:: Activity ::
All of the data needs to come back exactly as written.

:: Entries shown ::
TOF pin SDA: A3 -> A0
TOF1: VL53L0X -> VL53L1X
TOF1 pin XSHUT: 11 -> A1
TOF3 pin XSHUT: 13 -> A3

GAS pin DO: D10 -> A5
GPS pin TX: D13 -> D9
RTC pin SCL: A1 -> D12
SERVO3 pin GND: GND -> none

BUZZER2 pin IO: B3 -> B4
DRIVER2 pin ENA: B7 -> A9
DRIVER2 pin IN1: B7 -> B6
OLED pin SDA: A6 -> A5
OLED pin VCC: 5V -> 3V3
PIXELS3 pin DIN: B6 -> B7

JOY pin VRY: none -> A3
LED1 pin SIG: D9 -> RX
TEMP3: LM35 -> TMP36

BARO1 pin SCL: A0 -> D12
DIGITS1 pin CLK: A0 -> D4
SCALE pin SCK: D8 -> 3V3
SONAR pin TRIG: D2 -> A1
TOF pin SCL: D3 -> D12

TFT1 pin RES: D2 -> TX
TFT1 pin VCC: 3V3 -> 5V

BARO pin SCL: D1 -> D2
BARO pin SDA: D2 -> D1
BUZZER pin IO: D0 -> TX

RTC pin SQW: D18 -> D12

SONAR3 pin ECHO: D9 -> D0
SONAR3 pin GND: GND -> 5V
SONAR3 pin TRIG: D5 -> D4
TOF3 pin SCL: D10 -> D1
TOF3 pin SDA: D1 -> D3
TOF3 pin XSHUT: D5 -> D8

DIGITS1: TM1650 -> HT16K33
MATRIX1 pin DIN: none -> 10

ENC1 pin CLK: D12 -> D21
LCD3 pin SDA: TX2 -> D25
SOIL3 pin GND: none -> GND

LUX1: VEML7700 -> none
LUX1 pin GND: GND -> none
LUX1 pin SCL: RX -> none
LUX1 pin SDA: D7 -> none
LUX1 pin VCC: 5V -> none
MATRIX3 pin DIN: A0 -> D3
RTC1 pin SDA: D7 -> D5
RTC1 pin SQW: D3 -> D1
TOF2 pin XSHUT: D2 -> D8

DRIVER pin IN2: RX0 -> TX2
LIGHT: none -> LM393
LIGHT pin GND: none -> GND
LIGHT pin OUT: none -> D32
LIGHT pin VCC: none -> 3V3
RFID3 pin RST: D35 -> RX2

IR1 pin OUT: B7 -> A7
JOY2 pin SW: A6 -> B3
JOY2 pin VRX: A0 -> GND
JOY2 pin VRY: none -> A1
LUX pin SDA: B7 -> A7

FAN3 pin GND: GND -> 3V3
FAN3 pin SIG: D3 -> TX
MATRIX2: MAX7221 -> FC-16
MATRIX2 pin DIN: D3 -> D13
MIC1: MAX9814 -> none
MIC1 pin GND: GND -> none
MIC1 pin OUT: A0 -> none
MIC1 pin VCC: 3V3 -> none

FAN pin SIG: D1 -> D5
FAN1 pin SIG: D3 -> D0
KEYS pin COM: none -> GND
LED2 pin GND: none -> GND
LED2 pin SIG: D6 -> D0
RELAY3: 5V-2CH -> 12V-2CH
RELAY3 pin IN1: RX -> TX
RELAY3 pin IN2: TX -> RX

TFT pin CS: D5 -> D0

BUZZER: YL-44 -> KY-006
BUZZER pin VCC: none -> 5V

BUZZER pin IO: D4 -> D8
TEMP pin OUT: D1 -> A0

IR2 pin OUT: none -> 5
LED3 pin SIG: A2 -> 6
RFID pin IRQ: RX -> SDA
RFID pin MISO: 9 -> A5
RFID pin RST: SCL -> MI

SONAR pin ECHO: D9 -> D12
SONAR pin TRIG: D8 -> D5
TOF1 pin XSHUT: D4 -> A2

:: Answer to this task ::
TOF pin SDA: A3 -> A0
TOF1: VL53L0X -> VL53L1X
TOF1 pin XSHUT: 11 -> A1
TOF3 pin XSHUT: 13 -> A3

GAS pin DO: D10 -> A5
GPS pin TX: D13 -> D9
RTC pin SCL: A1 -> D12
SERVO3 pin GND: GND -> none

BUZZER2 pin IO: B3 -> B4
DRIVER2 pin ENA: B7 -> A9
DRIVER2 pin IN1: B7 -> B6
OLED pin SDA: A6 -> A5
OLED pin VCC: 5V -> 3V3
PIXELS3 pin DIN: B6 -> B7

JOY pin VRY: none -> A3
LED1 pin SIG: D9 -> RX
TEMP3: LM35 -> TMP36

BARO1 pin SCL: A0 -> D12
DIGITS1 pin CLK: A0 -> D4
SCALE pin SCK: D8 -> 3V3
SONAR pin TRIG: D2 -> A1
TOF pin SCL: D3 -> D12

TFT1 pin RES: D2 -> TX
TFT1 pin VCC: 3V3 -> 5V

BARO pin SCL: D1 -> D2
BARO pin SDA: D2 -> D1
BUZZER pin IO: D0 -> TX

RTC pin SQW: D18 -> D12

SONAR3 pin ECHO: D9 -> D0
SONAR3 pin GND: GND -> 5V
SONAR3 pin TRIG: D5 -> D4
TOF3 pin SCL: D10 -> D1
TOF3 pin SDA: D1 -> D3
TOF3 pin XSHUT: D5 -> D8

DIGITS1: TM1650 -> HT16K33
MATRIX1 pin DIN: none -> 10

ENC1 pin CLK: D12 -> D21
LCD3 pin SDA: TX2 -> D25
SOIL3 pin GND: none -> GND

LUX1: VEML7700 -> none
LUX1 pin GND: GND -> none
LUX1 pin SCL: RX -> none
LUX1 pin SDA: D7 -> none
LUX1 pin VCC: 5V -> none
MATRIX3 pin DIN: A0 -> D3
RTC1 pin SDA: D7 -> D5
RTC1 pin SQW: D3 -> D1
TOF2 pin XSHUT: D2 -> D8

DRIVER pin IN2: RX0 -> TX2
LIGHT: none -> LM393
LIGHT pin GND: none -> GND
LIGHT pin OUT: none -> D32
LIGHT pin VCC: none -> 3V3
RFID3 pin RST: D35 -> RX2

IR1 pin OUT: B7 -> A7
JOY2 pin SW: A6 -> B3
JOY2 pin VRX: A0 -> GND
JOY2 pin VRY: none -> A1
LUX pin SDA: B7 -> A7

FAN3 pin GND: GND -> 3V3
FAN3 pin SIG: D3 -> TX
MATRIX2: MAX7221 -> FC-16
MATRIX2 pin DIN: D3 -> D13
MIC1: MAX9814 -> none
MIC1 pin GND: GND -> none
MIC1 pin OUT: A0 -> none
MIC1 pin VCC: 3V3 -> none

FAN pin SIG: D1 -> D5
FAN1 pin SIG: D3 -> D0
KEYS pin COM: none -> GND
LED2 pin GND: none -> GND
LED2 pin SIG: D6 -> D0
RELAY3: 5V-2CH -> 12V-2CH
RELAY3 pin IN1: RX -> TX
RELAY3 pin IN2: TX -> RX

TFT pin CS: D5 -> D0

BUZZER: YL-44 -> KY-006
BUZZER pin VCC: none -> 5V

BUZZER pin IO: D4 -> D8
TEMP pin OUT: D1 -> A0

IR2 pin OUT: none -> 5
LED3 pin SIG: A2 -> 6
RFID pin IRQ: RX -> SDA
RFID pin MISO: 9 -> A5
RFID pin RST: SCL -> MI

SONAR pin ECHO: D9 -> D12
SONAR pin TRIG: D8 -> D5
TOF1 pin XSHUT: D4 -> A2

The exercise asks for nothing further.